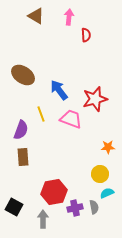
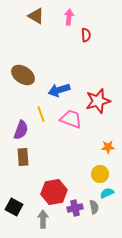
blue arrow: rotated 70 degrees counterclockwise
red star: moved 3 px right, 2 px down
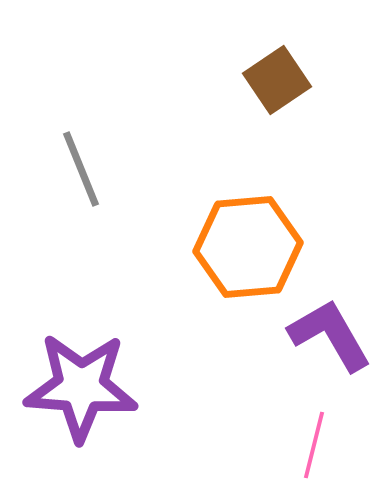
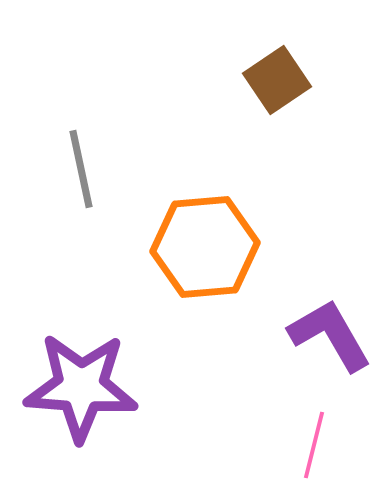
gray line: rotated 10 degrees clockwise
orange hexagon: moved 43 px left
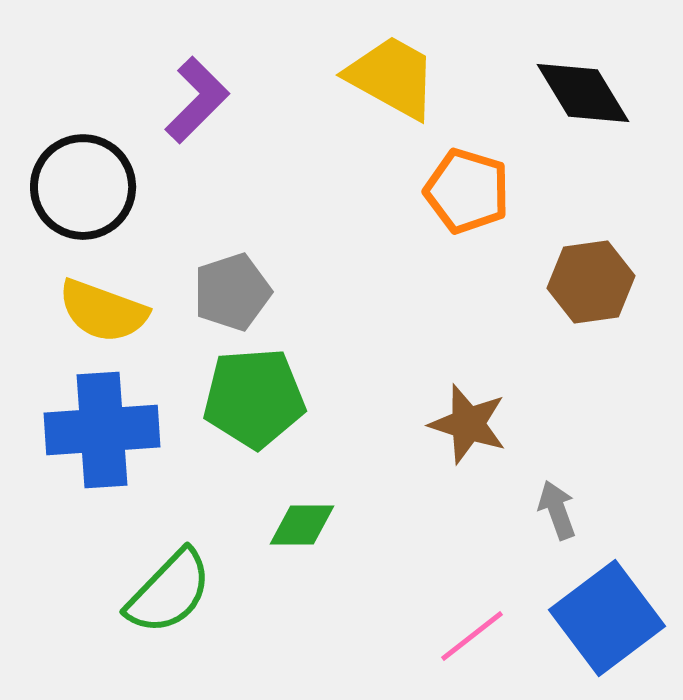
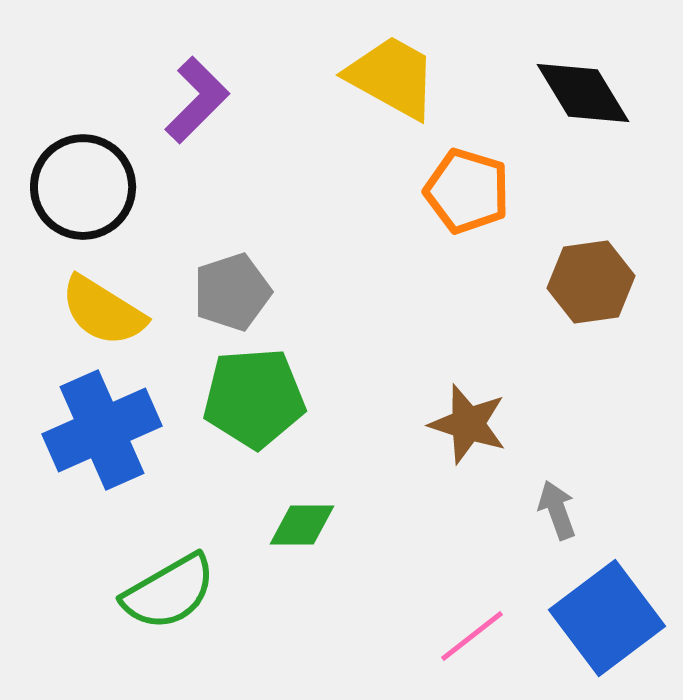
yellow semicircle: rotated 12 degrees clockwise
blue cross: rotated 20 degrees counterclockwise
green semicircle: rotated 16 degrees clockwise
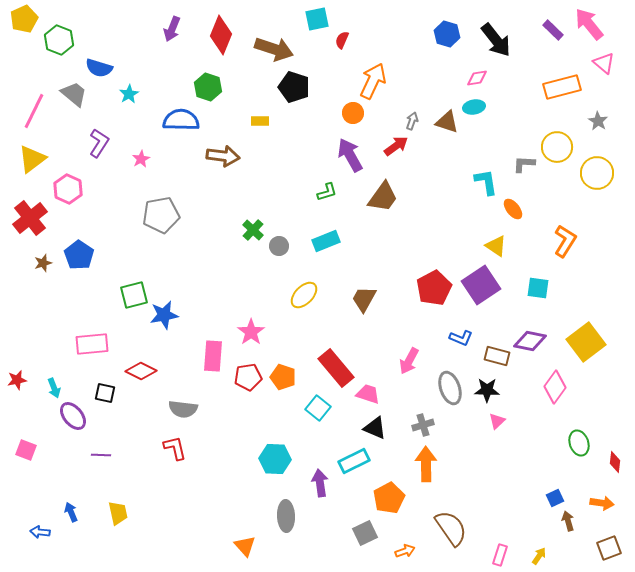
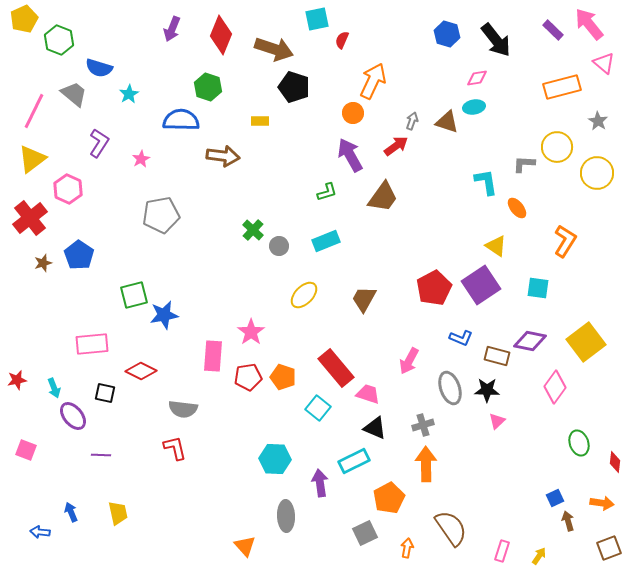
orange ellipse at (513, 209): moved 4 px right, 1 px up
orange arrow at (405, 551): moved 2 px right, 3 px up; rotated 60 degrees counterclockwise
pink rectangle at (500, 555): moved 2 px right, 4 px up
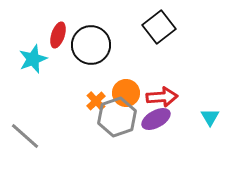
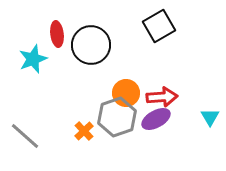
black square: moved 1 px up; rotated 8 degrees clockwise
red ellipse: moved 1 px left, 1 px up; rotated 25 degrees counterclockwise
orange cross: moved 12 px left, 30 px down
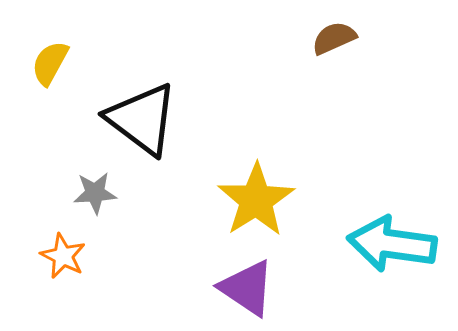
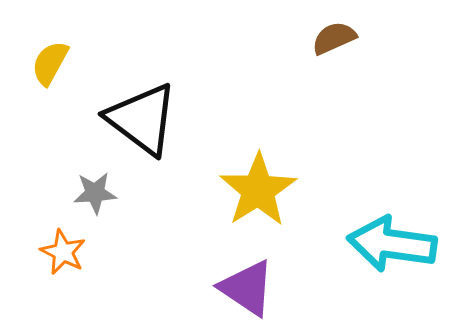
yellow star: moved 2 px right, 10 px up
orange star: moved 4 px up
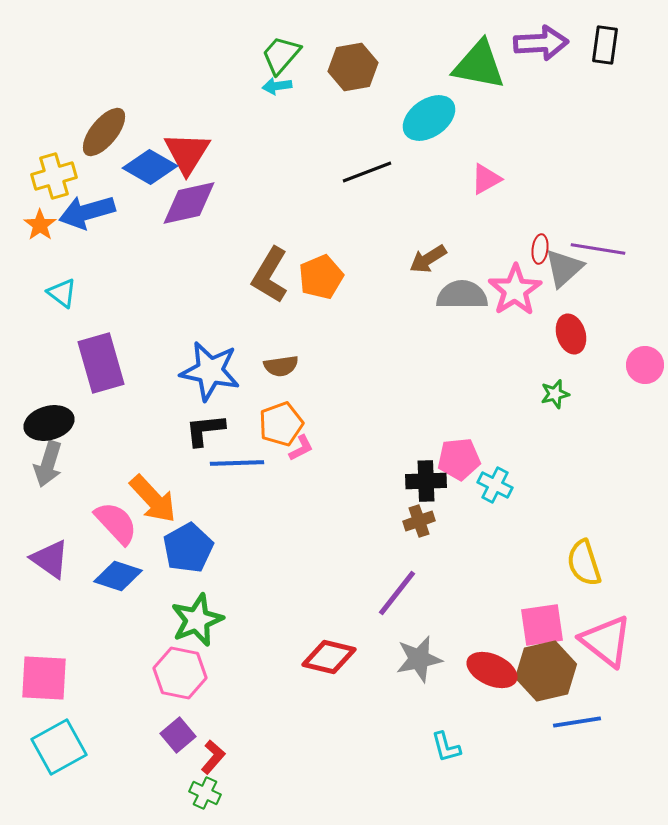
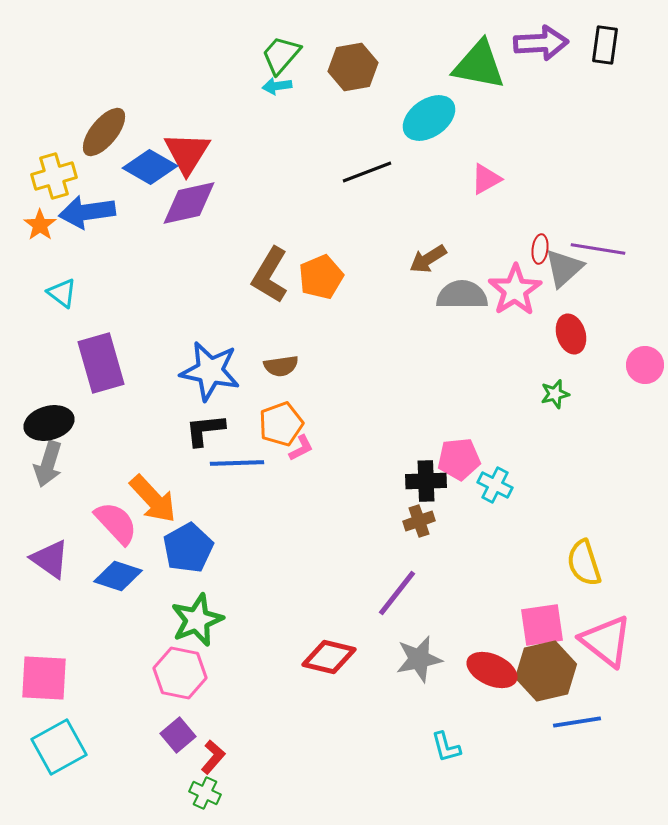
blue arrow at (87, 212): rotated 8 degrees clockwise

——————————

» **What needs to be done**
Every line from the one with "orange ellipse at" through the last line of the material gets printed exactly, and nothing more. Omit the pictures.

» **Reply**
orange ellipse at (513, 209): moved 4 px right, 1 px up
orange arrow at (405, 551): moved 2 px right, 3 px up; rotated 60 degrees counterclockwise
pink rectangle at (500, 555): moved 2 px right, 4 px up
black square: moved 1 px up; rotated 8 degrees clockwise
red ellipse: moved 1 px left, 1 px up; rotated 25 degrees counterclockwise
orange cross: moved 12 px left, 30 px down
yellow star: moved 2 px right, 10 px up
orange star: moved 4 px up
blue arrow at (87, 212): rotated 8 degrees clockwise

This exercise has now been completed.